Task goal:
The stretch from the line with "(299, 267) = (627, 368): black" through the line with "(424, 321) = (580, 253): none" in the records below: write it out exactly, and nothing else.

Raw data:
=== Section Start ===

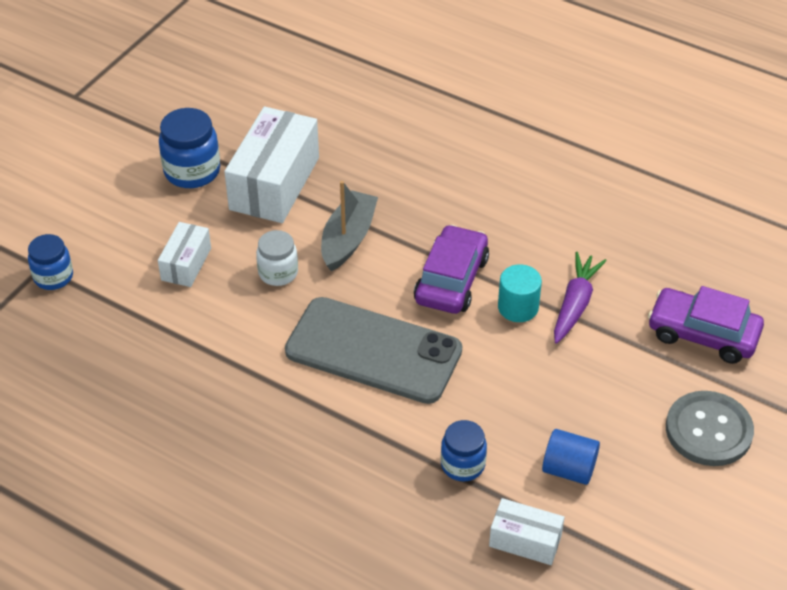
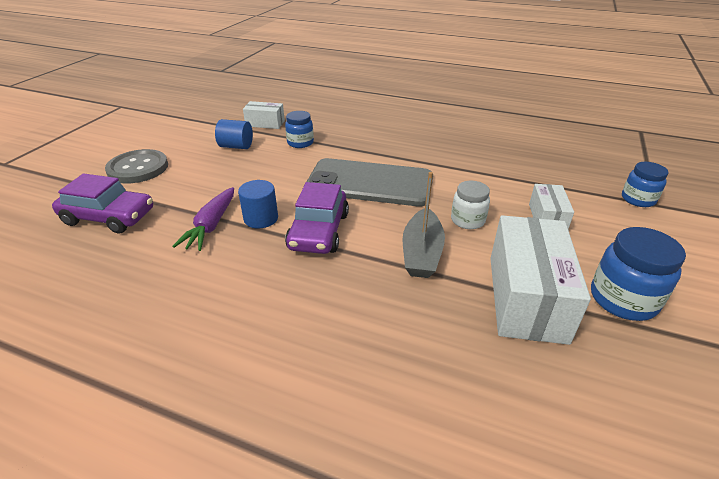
camera: 170 degrees right, 10 degrees down
(518, 307) = (261, 218): turquoise cylinder -> blue cylinder

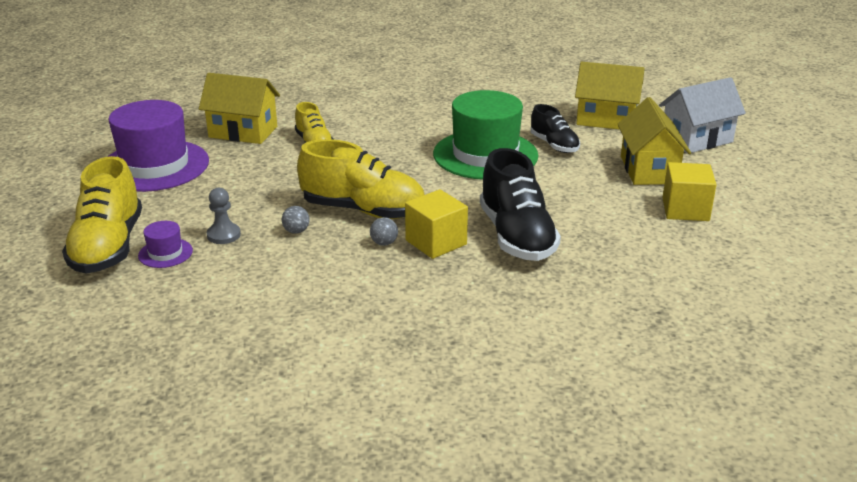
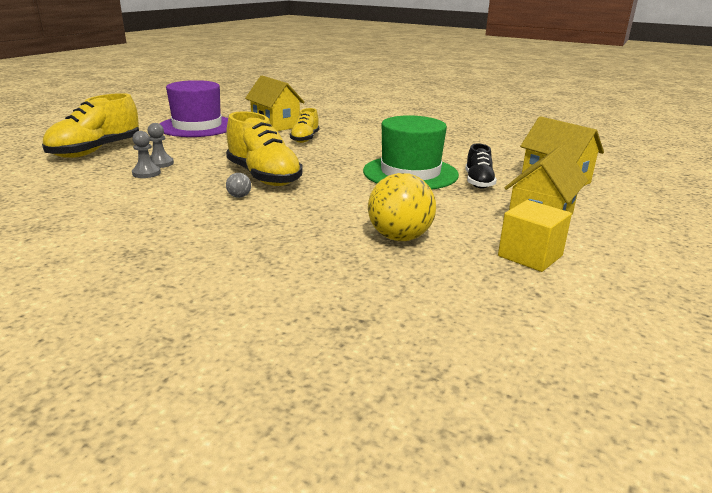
camera: 35 degrees right, 5 degrees down
(165, 253) = (114, 162): purple hat -> none
(235, 253) = (146, 173): none -> grey pawn
(296, 231) = (202, 174): grey ball -> none
(436, 242) = (273, 207): yellow cube -> none
(516, 236) = (339, 223): black shoe -> none
(581, 231) = (399, 237): none -> yellow ball
(696, 140) = (629, 213): white house -> none

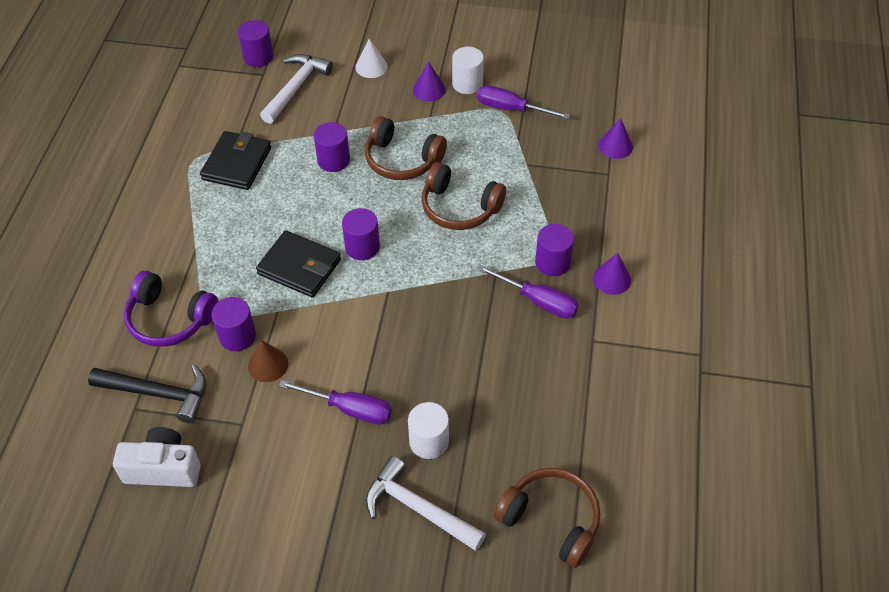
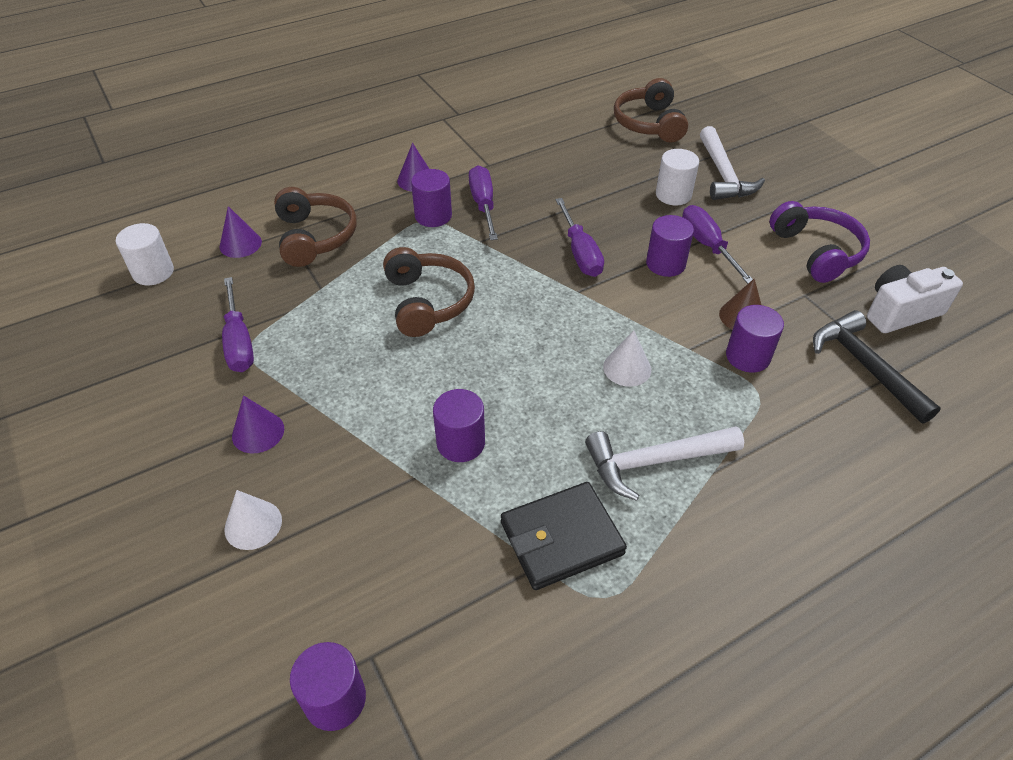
camera: 130 degrees left, 5 degrees down
(163, 468) = (900, 312): white camera -> white camera turned 105 degrees clockwise
(170, 319) = (802, 421): purple headphones -> purple headphones (816, 251)
(296, 88) = (366, 585): white hammer -> white hammer (654, 462)
(299, 267) = (627, 368): black wallet -> white cone
(362, 247) = (551, 339): purple cylinder -> purple cylinder (665, 264)
(402, 160) = (402, 383): brown headphones -> brown headphones (315, 237)
(424, 321) = (580, 253): none -> purple screwdriver
(467, 84) = (219, 402): white cylinder -> white cylinder (153, 272)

=== Section End ===

Written reply:
(299, 267) = (627, 368): black wallet -> white cone
(362, 247) = (551, 339): purple cylinder -> purple cylinder (665, 264)
(402, 160) = (402, 383): brown headphones -> brown headphones (315, 237)
(424, 321) = (580, 253): none -> purple screwdriver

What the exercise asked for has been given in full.